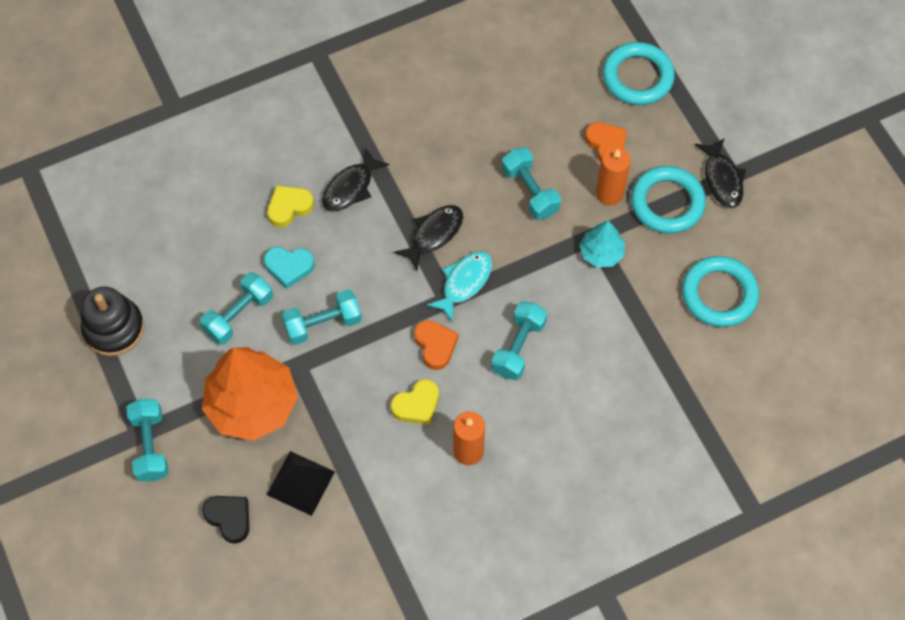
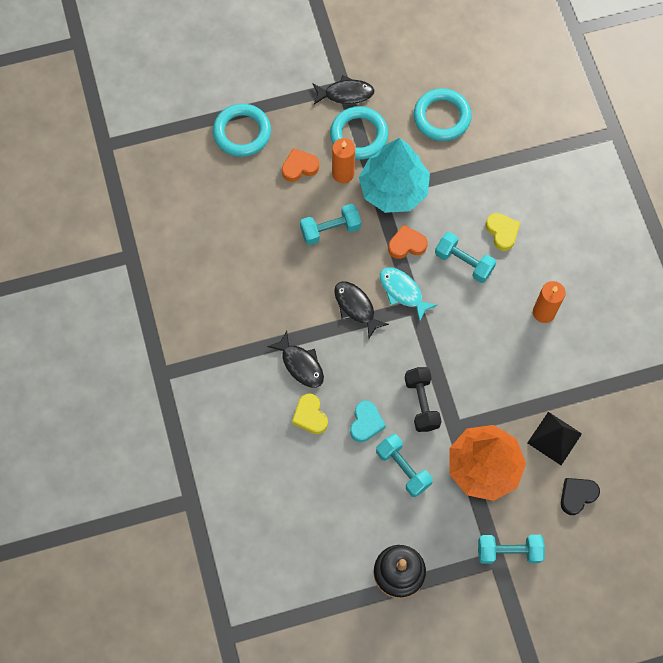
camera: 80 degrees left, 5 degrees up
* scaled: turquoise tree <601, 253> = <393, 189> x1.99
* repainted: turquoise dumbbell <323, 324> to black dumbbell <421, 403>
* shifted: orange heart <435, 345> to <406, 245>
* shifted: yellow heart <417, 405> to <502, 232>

+++

> Required work: Write out every line of the entries that holds the word "heart".

> Your solution:
* shifted: orange heart <435, 345> to <406, 245>
* shifted: yellow heart <417, 405> to <502, 232>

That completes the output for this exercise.